● **ASSIGNMENT**:
With the pictures left out, copy the listing below exactly.

● **INFORMATION SUPPLIED**:
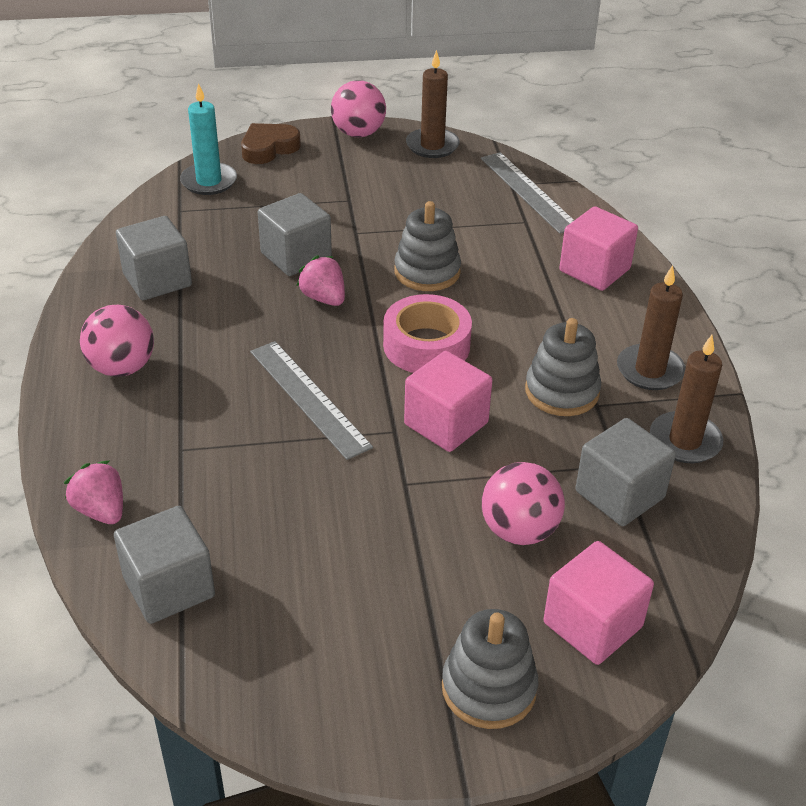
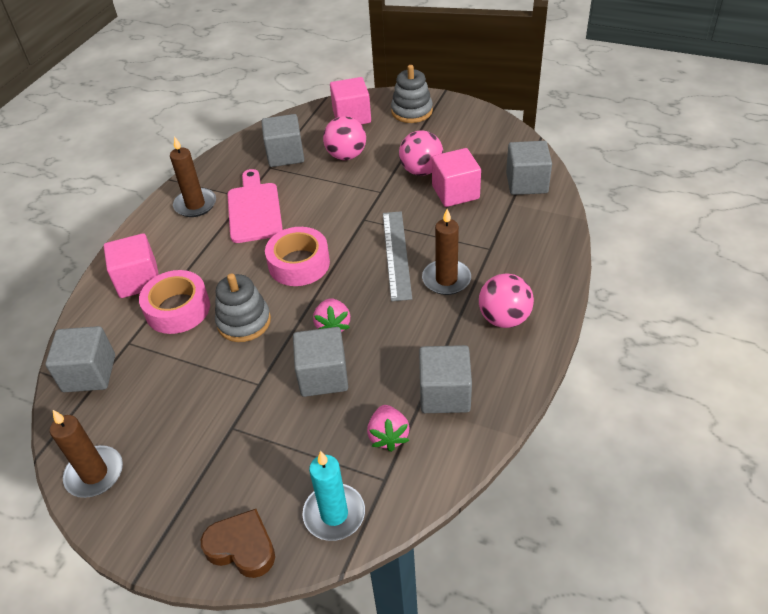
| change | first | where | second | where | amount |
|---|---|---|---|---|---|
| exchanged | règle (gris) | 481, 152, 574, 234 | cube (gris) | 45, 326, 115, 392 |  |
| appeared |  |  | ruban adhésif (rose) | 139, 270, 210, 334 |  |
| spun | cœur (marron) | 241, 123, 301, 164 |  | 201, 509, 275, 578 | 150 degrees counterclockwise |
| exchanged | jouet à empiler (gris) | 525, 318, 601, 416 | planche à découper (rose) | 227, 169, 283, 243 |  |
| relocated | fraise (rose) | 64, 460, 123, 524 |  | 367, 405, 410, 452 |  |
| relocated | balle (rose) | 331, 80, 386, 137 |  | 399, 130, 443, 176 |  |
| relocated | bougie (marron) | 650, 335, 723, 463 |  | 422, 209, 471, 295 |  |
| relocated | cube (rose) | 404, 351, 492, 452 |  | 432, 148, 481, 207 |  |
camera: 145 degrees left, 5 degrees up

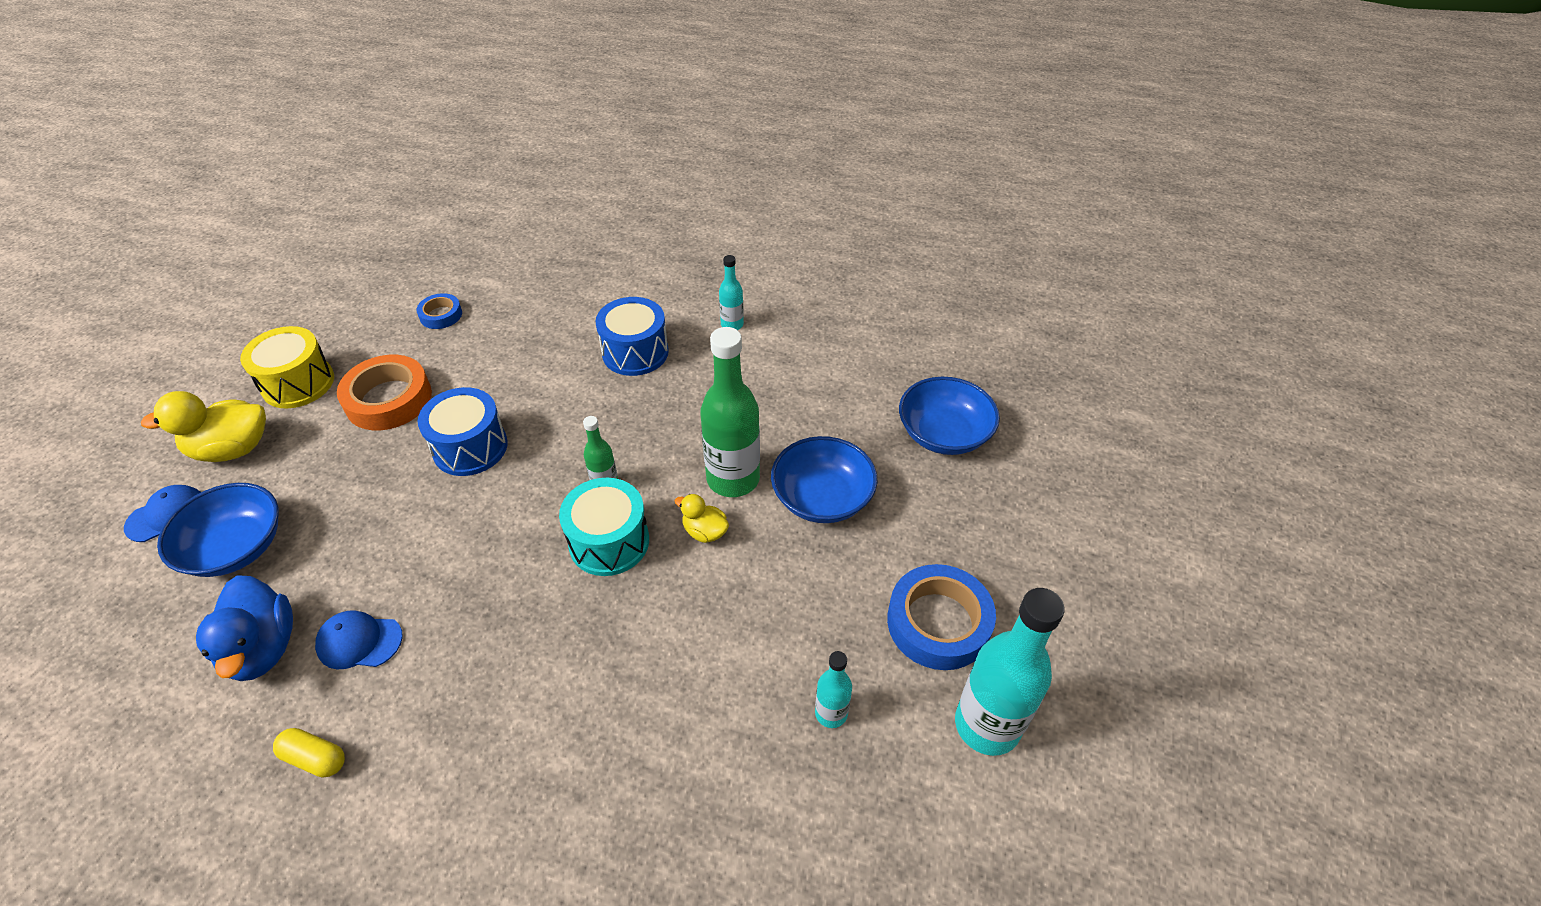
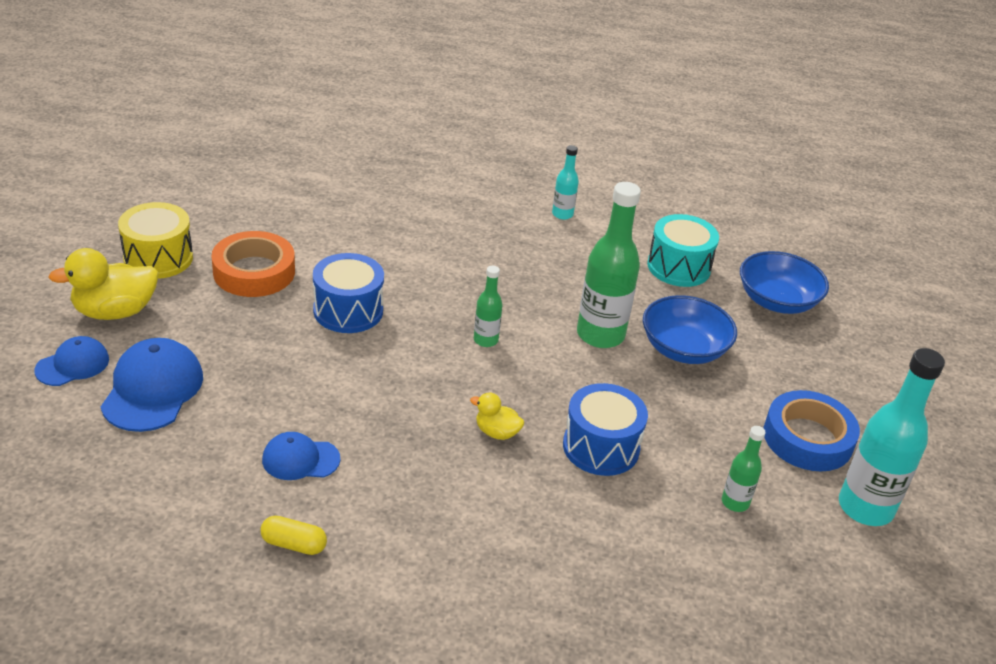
| change | first | where | second | where | amount |
|---|---|---|---|---|---|
| exchanged | bol (bleu) | 157, 483, 279, 577 | casquette (bleu) | 101, 338, 203, 432 |  |
| relocated | canard (jaune) | 675, 494, 729, 543 |  | 470, 393, 524, 440 |  |
| relocated | tambour (bleu) | 595, 297, 669, 376 |  | 563, 383, 648, 476 |  |
| relocated | tambour (turquoise) | 559, 478, 649, 576 |  | 647, 214, 719, 287 |  |
| colour | bouteille (turquoise) | 815, 651, 852, 728 | bouteille (vert) | 722, 426, 766, 512 |  |
| missing | canard (bleu) | 196, 575, 293, 681 |  |  |  |
| missing | ruban adhésif (bleu) | 416, 293, 462, 329 |  |  |  |
camera: 10 degrees left, 10 degrees down

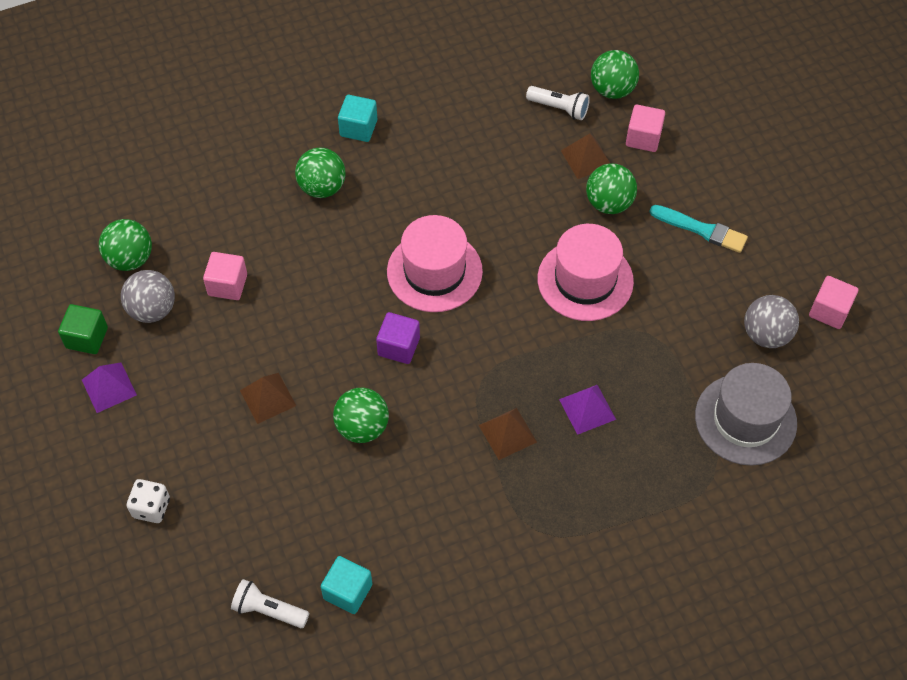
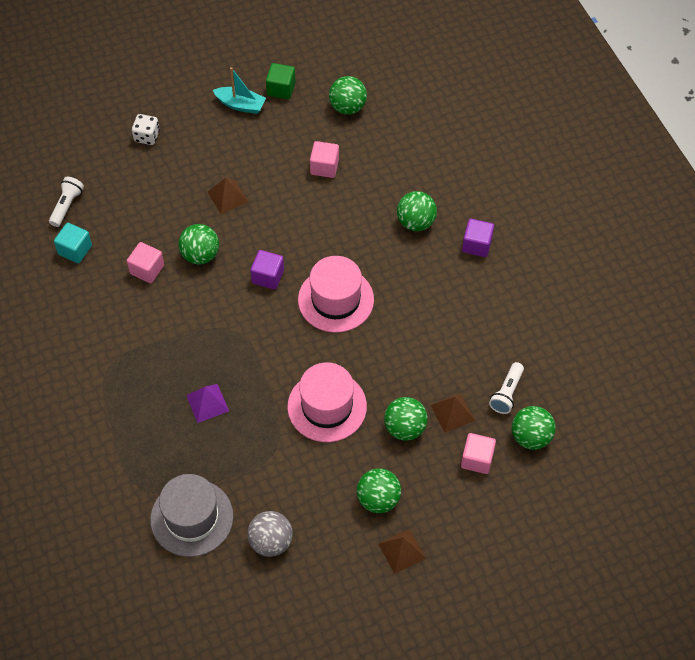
| change | first | where | second | where | amount |
|---|---|---|---|---|---|
| relocated | cube (rose) | 809, 276, 858, 329 |  | 127, 242, 164, 283 |  |
| exchanged | pyramide (violet) | 82, 362, 137, 413 | bateau (turquoise) | 213, 67, 266, 114 |  |
| exchanged | pinceau (turquoise) | 649, 205, 748, 253 | balle (vert) | 357, 468, 401, 513 |  |
| relocated | pyramide (marron) | 479, 408, 537, 460 |  | 378, 529, 426, 574 |  |
| colour | cube (turquoise) | 338, 95, 377, 142 | cube (violet) | 462, 219, 494, 257 |  |
| missing | balle (gris) | 121, 270, 175, 323 |  |  |  |
camera: 90 degrees right, 0 degrees up

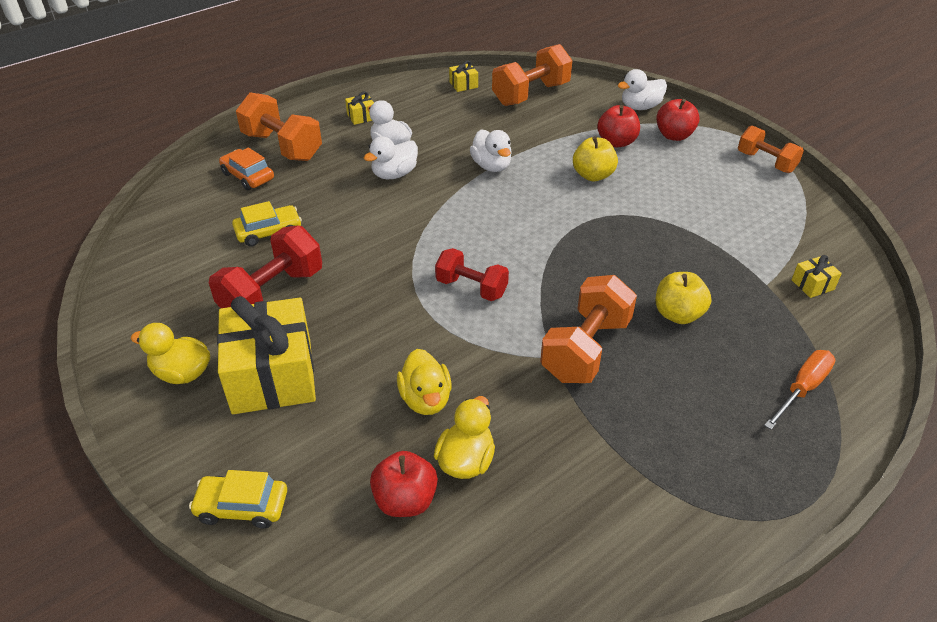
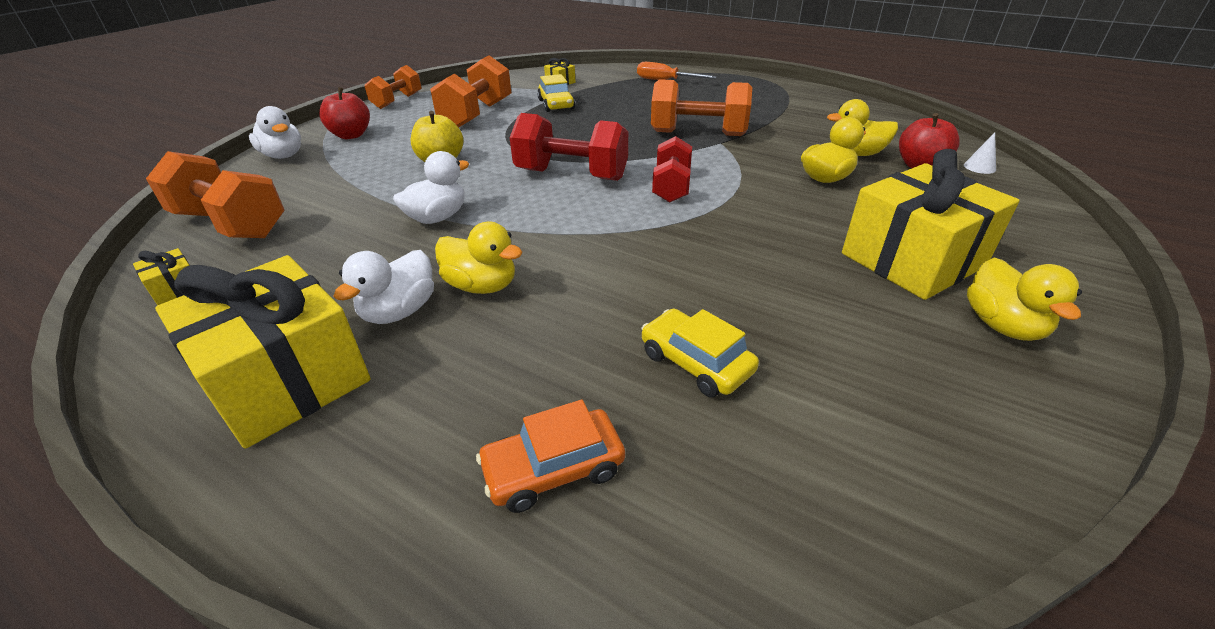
| change | first | where | second | where | amount |
|---|---|---|---|---|---|
| size | cadeau (jaune) | 345, 91, 374, 125 |  | 155, 255, 371, 449 | x2.49 |
| relocated | haltère (orange) | 236, 92, 322, 161 |  | 430, 55, 511, 127 |  |
| colour | canard (blanc) | 364, 136, 418, 179 | canard (jaune) | 435, 222, 522, 294 |  |
| spun | voiture (orange) | 219, 147, 274, 190 |  | 476, 400, 625, 513 | 45 degrees clockwise |
| relocated | haltère (rouge) | 209, 226, 322, 308 |  | 510, 113, 628, 181 |  |
| relocated | voiture (jaune) | 189, 470, 287, 529 |  | 537, 74, 575, 112 |  |
| appeared |  |  | cône (blanc) | 964, 133, 996, 174 |  |
| missing | pomme (rouge) | 597, 105, 640, 147 |  |  |  |
| missing | pomme (jaune) | 656, 272, 711, 324 |  |  |  |
camera: 110 degrees left, 5 degrees down

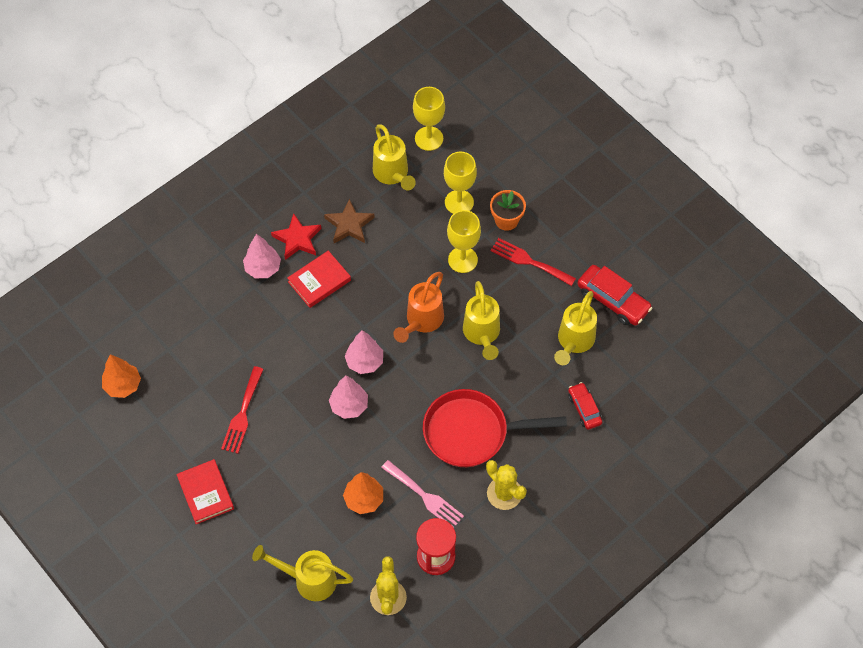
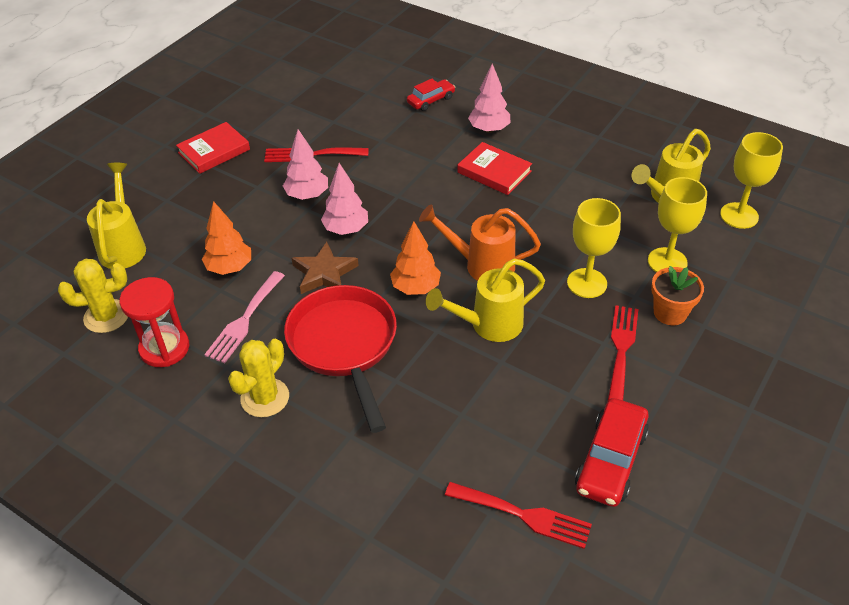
| change | first | where | second | where | amount |
|---|---|---|---|---|---|
| relocated | arbre (rose) | 345, 330, 383, 374 |  | 283, 129, 328, 200 |  |
| relocated | étoile (marron) | 324, 199, 375, 243 |  | 292, 242, 359, 294 |  |
| relocated | arbre (orange) | 102, 354, 141, 398 |  | 390, 221, 441, 295 |  |
| relocated | voiture (rouge) | 568, 382, 602, 430 |  | 407, 79, 455, 111 |  |
| appeared |  |  | fourchette (rouge) | 445, 482, 592, 549 |  |
| missing | étoile (rouge) | 271, 213, 321, 260 |  |  |  |
| missing | arrosoir (jaune) | 554, 291, 597, 365 |  |  |  |
camera: 75 degrees right, 15 degrees down

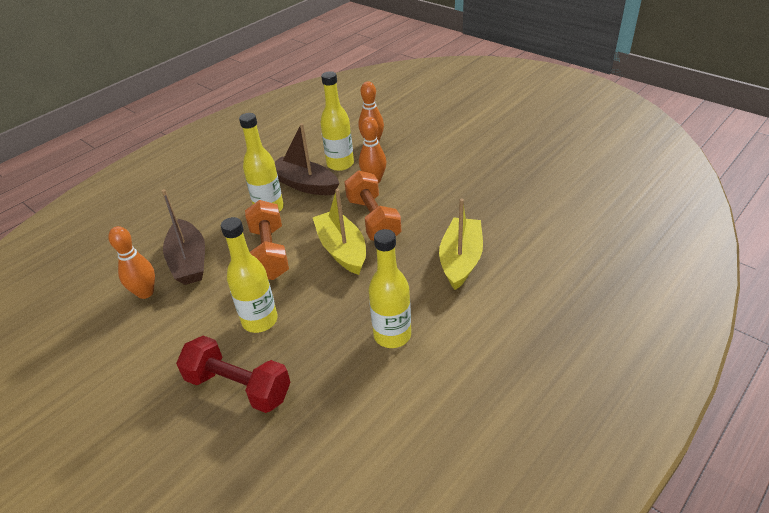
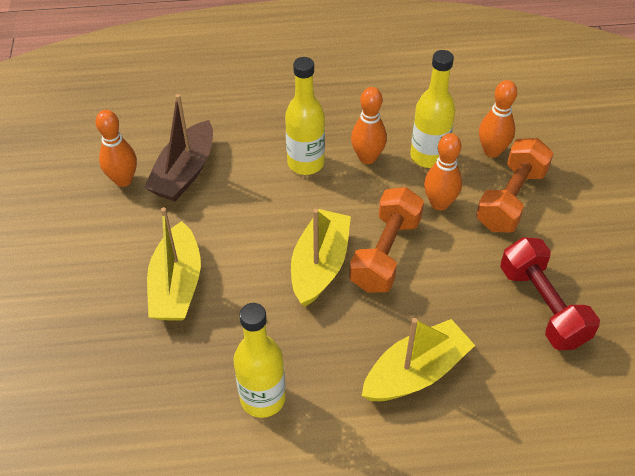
| change | first | where | second | where | amount |
|---|---|---|---|---|---|
| exchanged | bouteille (jaune) | 221, 217, 278, 333 | bateau (jaune) | 147, 207, 201, 321 |  |
| exchanged | bateau (marron) | 275, 123, 339, 195 | quille (orange) | 351, 87, 387, 164 |  |
| relocated | haltère (orange) | 245, 200, 289, 280 |  | 476, 138, 554, 233 |  |
| relocated | haltère (rouge) | 176, 336, 291, 413 |  | 500, 237, 600, 350 |  |
camera: 40 degrees right, 10 degrees up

● **RESPONSE BELOW**:
| change | first | where | second | where | amount |
|---|---|---|---|---|---|
| exchanged | règle (gris) | 481, 152, 574, 234 | cube (gris) | 45, 326, 115, 392 |  |
| appeared |  |  | ruban adhésif (rose) | 139, 270, 210, 334 |  |
| spun | cœur (marron) | 241, 123, 301, 164 |  | 201, 509, 275, 578 | 150 degrees counterclockwise |
| exchanged | jouet à empiler (gris) | 525, 318, 601, 416 | planche à découper (rose) | 227, 169, 283, 243 |  |
| relocated | fraise (rose) | 64, 460, 123, 524 |  | 367, 405, 410, 452 |  |
| relocated | balle (rose) | 331, 80, 386, 137 |  | 399, 130, 443, 176 |  |
| relocated | bougie (marron) | 650, 335, 723, 463 |  | 422, 209, 471, 295 |  |
| relocated | cube (rose) | 404, 351, 492, 452 |  | 432, 148, 481, 207 |  |
camera: 145 degrees left, 5 degrees up

| change | first | where | second | where | amount |
|---|---|---|---|---|---|
| exchanged | bol (bleu) | 157, 483, 279, 577 | casquette (bleu) | 101, 338, 203, 432 |  |
| relocated | canard (jaune) | 675, 494, 729, 543 |  | 470, 393, 524, 440 |  |
| relocated | tambour (bleu) | 595, 297, 669, 376 |  | 563, 383, 648, 476 |  |
| relocated | tambour (turquoise) | 559, 478, 649, 576 |  | 647, 214, 719, 287 |  |
| colour | bouteille (turquoise) | 815, 651, 852, 728 | bouteille (vert) | 722, 426, 766, 512 |  |
| missing | canard (bleu) | 196, 575, 293, 681 |  |  |  |
| missing | ruban adhésif (bleu) | 416, 293, 462, 329 |  |  |  |
camera: 10 degrees left, 10 degrees down

| change | first | where | second | where | amount |
|---|---|---|---|---|---|
| relocated | cube (rose) | 809, 276, 858, 329 |  | 127, 242, 164, 283 |  |
| exchanged | pyramide (violet) | 82, 362, 137, 413 | bateau (turquoise) | 213, 67, 266, 114 |  |
| exchanged | pinceau (turquoise) | 649, 205, 748, 253 | balle (vert) | 357, 468, 401, 513 |  |
| relocated | pyramide (marron) | 479, 408, 537, 460 |  | 378, 529, 426, 574 |  |
| colour | cube (turquoise) | 338, 95, 377, 142 | cube (violet) | 462, 219, 494, 257 |  |
| missing | balle (gris) | 121, 270, 175, 323 |  |  |  |
camera: 90 degrees right, 0 degrees up

| change | first | where | second | where | amount |
|---|---|---|---|---|---|
| size | cadeau (jaune) | 345, 91, 374, 125 |  | 155, 255, 371, 449 | x2.49 |
| relocated | haltère (orange) | 236, 92, 322, 161 |  | 430, 55, 511, 127 |  |
| colour | canard (blanc) | 364, 136, 418, 179 | canard (jaune) | 435, 222, 522, 294 |  |
| spun | voiture (orange) | 219, 147, 274, 190 |  | 476, 400, 625, 513 | 45 degrees clockwise |
| relocated | haltère (rouge) | 209, 226, 322, 308 |  | 510, 113, 628, 181 |  |
| relocated | voiture (jaune) | 189, 470, 287, 529 |  | 537, 74, 575, 112 |  |
| appeared |  |  | cône (blanc) | 964, 133, 996, 174 |  |
| missing | pomme (rouge) | 597, 105, 640, 147 |  |  |  |
| missing | pomme (jaune) | 656, 272, 711, 324 |  |  |  |
camera: 110 degrees left, 5 degrees down

| change | first | where | second | where | amount |
|---|---|---|---|---|---|
| relocated | arbre (rose) | 345, 330, 383, 374 |  | 283, 129, 328, 200 |  |
| relocated | étoile (marron) | 324, 199, 375, 243 |  | 292, 242, 359, 294 |  |
| relocated | arbre (orange) | 102, 354, 141, 398 |  | 390, 221, 441, 295 |  |
| relocated | voiture (rouge) | 568, 382, 602, 430 |  | 407, 79, 455, 111 |  |
| appeared |  |  | fourchette (rouge) | 445, 482, 592, 549 |  |
| missing | étoile (rouge) | 271, 213, 321, 260 |  |  |  |
| missing | arrosoir (jaune) | 554, 291, 597, 365 |  |  |  |
camera: 75 degrees right, 15 degrees down

| change | first | where | second | where | amount |
|---|---|---|---|---|---|
| exchanged | bouteille (jaune) | 221, 217, 278, 333 | bateau (jaune) | 147, 207, 201, 321 |  |
| exchanged | bateau (marron) | 275, 123, 339, 195 | quille (orange) | 351, 87, 387, 164 |  |
| relocated | haltère (orange) | 245, 200, 289, 280 |  | 476, 138, 554, 233 |  |
| relocated | haltère (rouge) | 176, 336, 291, 413 |  | 500, 237, 600, 350 |  |
camera: 40 degrees right, 10 degrees up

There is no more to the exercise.